### [EXERCISE INSTRUCTIONS]
Each entry that follows should be given again word for word; please leave out its pictures.
::: RECORD EXCERPTS
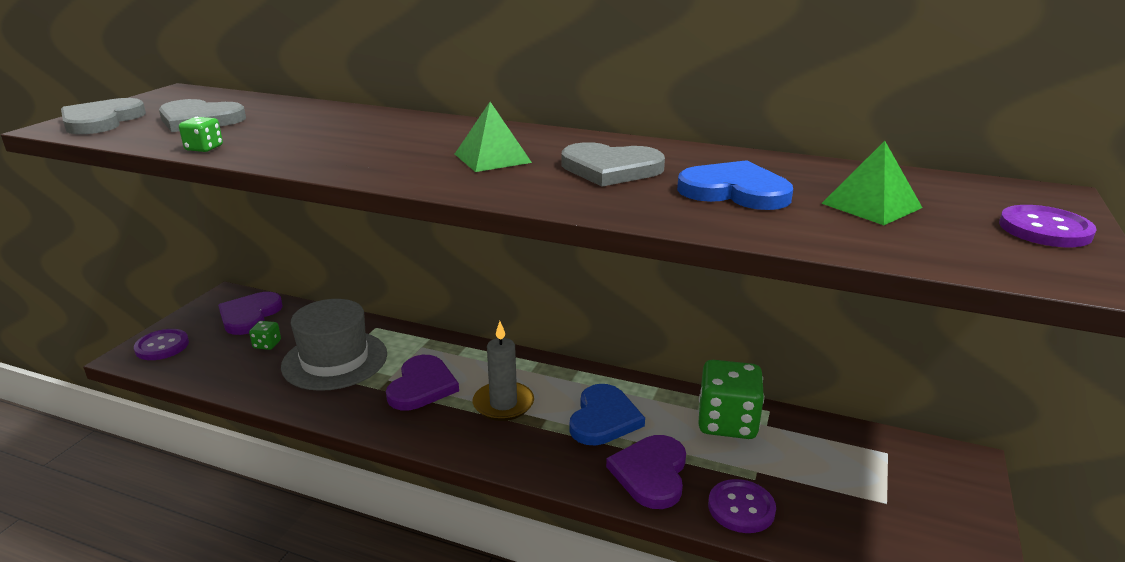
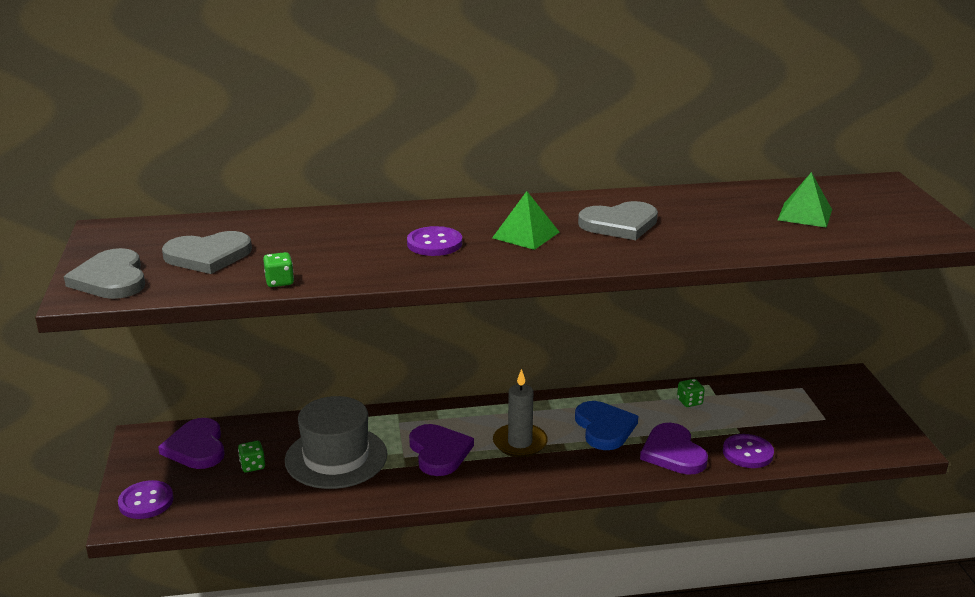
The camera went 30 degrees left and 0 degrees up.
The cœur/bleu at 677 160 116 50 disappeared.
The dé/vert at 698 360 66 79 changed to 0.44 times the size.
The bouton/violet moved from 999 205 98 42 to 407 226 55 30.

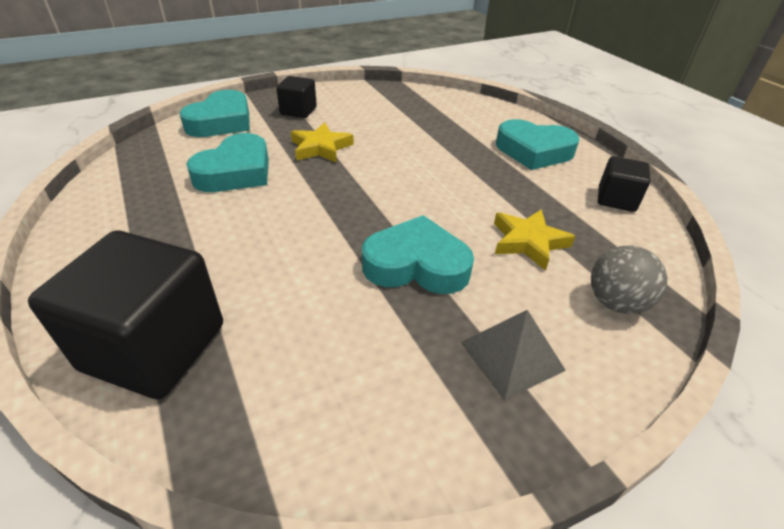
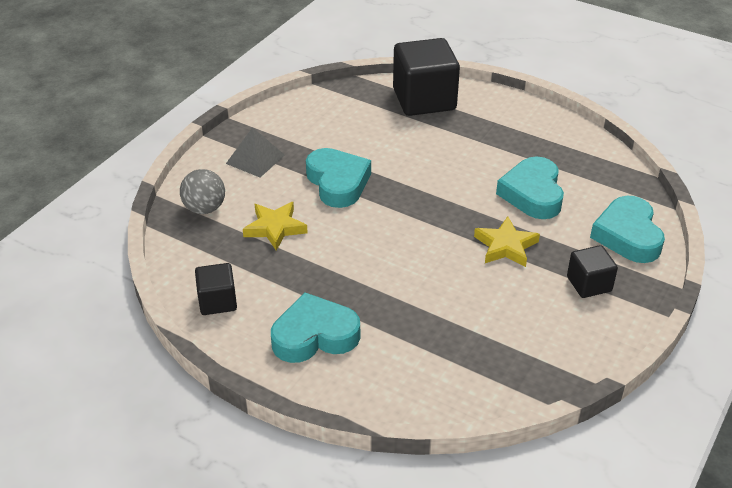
The camera went 150 degrees right and 0 degrees up.
The cœur/turquoise at 362 215 112 79 turned 90 degrees counterclockwise.

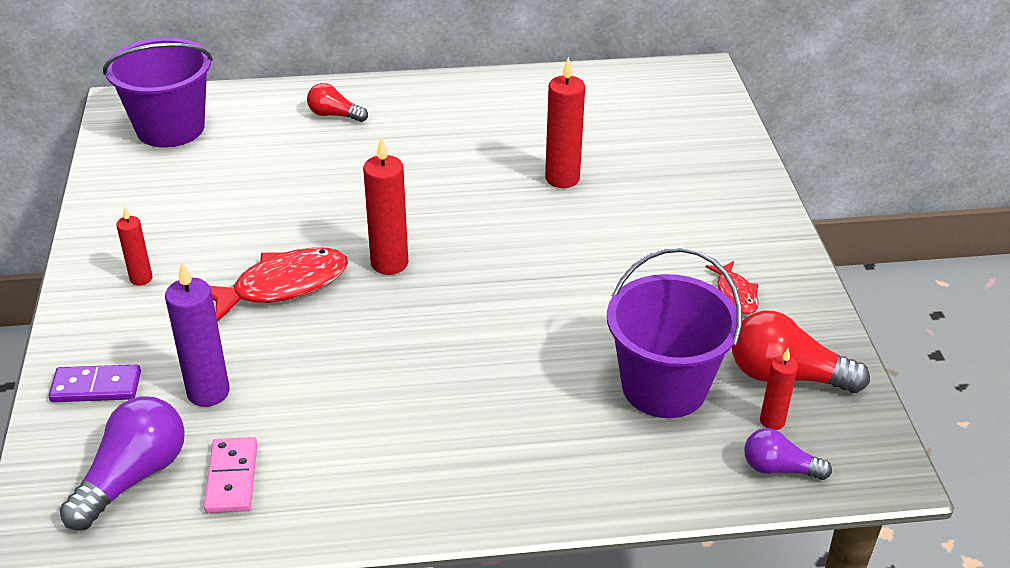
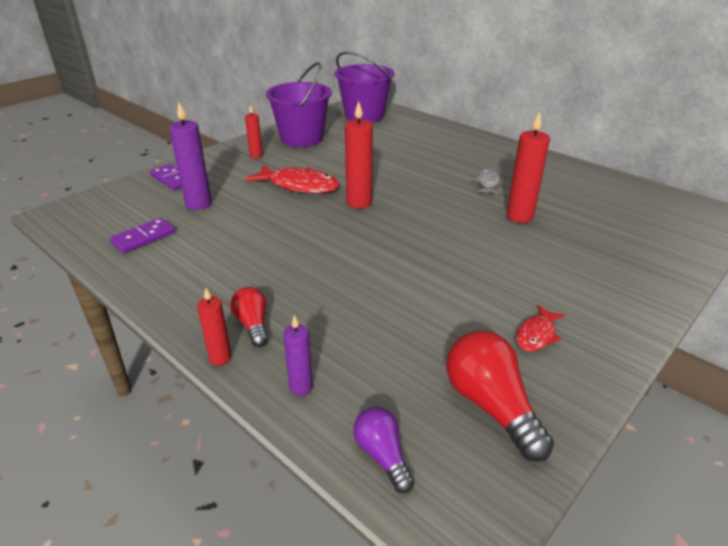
The camera went 50 degrees right and 5 degrees down.
The ampoule/violet at 60 396 125 134 disappeared.
The domino/rose at 204 437 53 76 became the domino/violet at 110 218 65 35.
The ampoule/rouge moved from 307 83 61 39 to 231 287 37 60.
The seau/violet moved from 607 247 135 171 to 266 62 66 85.
The bougie/rouge moved from 760 349 38 81 to 197 288 35 77.
The bougie/violet at 283 315 30 81 appeared.
The poisson/gris at 472 169 28 25 appeared.

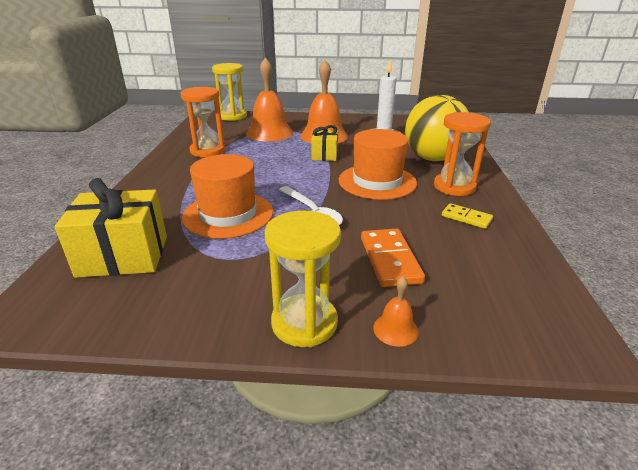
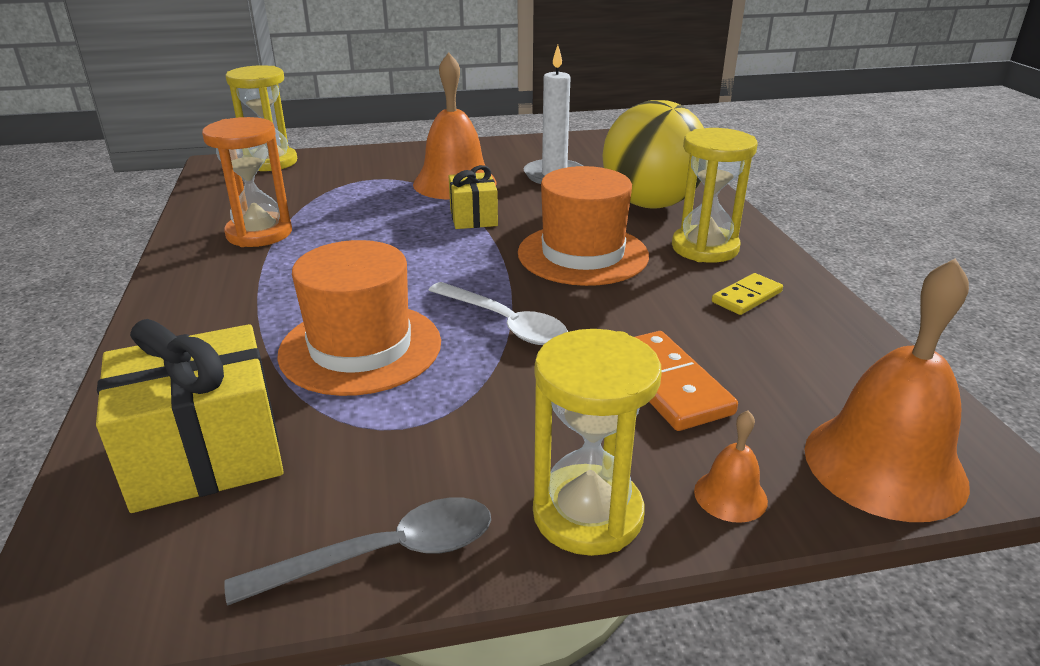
The camera went 15 degrees left and 0 degrees up.
The cloche/orange moved from 246 57 47 84 to 804 258 166 264.
The sablier/orange at 434 112 57 84 became the sablier/jaune at 672 128 86 135.
The domino/jaune at 442 203 51 26 turned 60 degrees counterclockwise.
The cuillère/gris at 224 497 267 109 appeared.

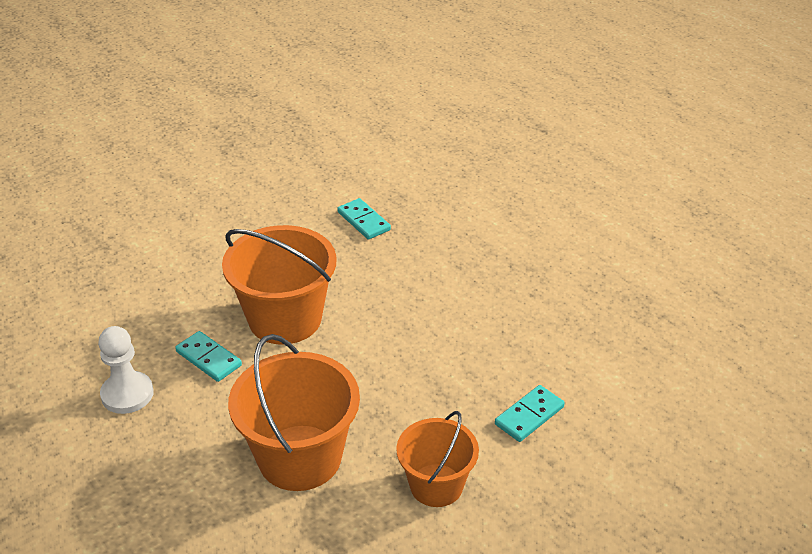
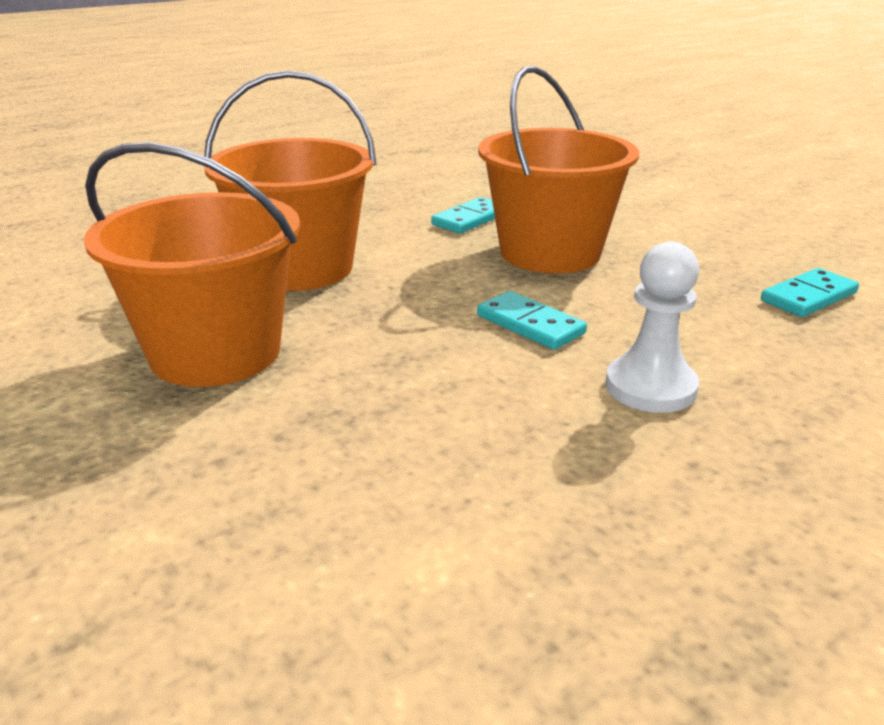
The camera went 90 degrees right and 10 degrees down.
The pion/blanc moved from 98 326 56 88 to 605 241 94 172.
The seau/orange at 396 411 83 96 changed to 1.60 times the size.
The domino/turquoise moved from 495 385 70 57 to 477 291 110 59.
::::::
### [ANSWER SECTION]
The camera went 30 degrees left and 0 degrees up.
The cœur/bleu at 677 160 116 50 disappeared.
The dé/vert at 698 360 66 79 changed to 0.44 times the size.
The bouton/violet moved from 999 205 98 42 to 407 226 55 30.

The camera went 150 degrees right and 0 degrees up.
The cœur/turquoise at 362 215 112 79 turned 90 degrees counterclockwise.

The camera went 50 degrees right and 5 degrees down.
The ampoule/violet at 60 396 125 134 disappeared.
The domino/rose at 204 437 53 76 became the domino/violet at 110 218 65 35.
The ampoule/rouge moved from 307 83 61 39 to 231 287 37 60.
The seau/violet moved from 607 247 135 171 to 266 62 66 85.
The bougie/rouge moved from 760 349 38 81 to 197 288 35 77.
The bougie/violet at 283 315 30 81 appeared.
The poisson/gris at 472 169 28 25 appeared.

The camera went 15 degrees left and 0 degrees up.
The cloche/orange moved from 246 57 47 84 to 804 258 166 264.
The sablier/orange at 434 112 57 84 became the sablier/jaune at 672 128 86 135.
The domino/jaune at 442 203 51 26 turned 60 degrees counterclockwise.
The cuillère/gris at 224 497 267 109 appeared.

The camera went 90 degrees right and 10 degrees down.
The pion/blanc moved from 98 326 56 88 to 605 241 94 172.
The seau/orange at 396 411 83 96 changed to 1.60 times the size.
The domino/turquoise moved from 495 385 70 57 to 477 291 110 59.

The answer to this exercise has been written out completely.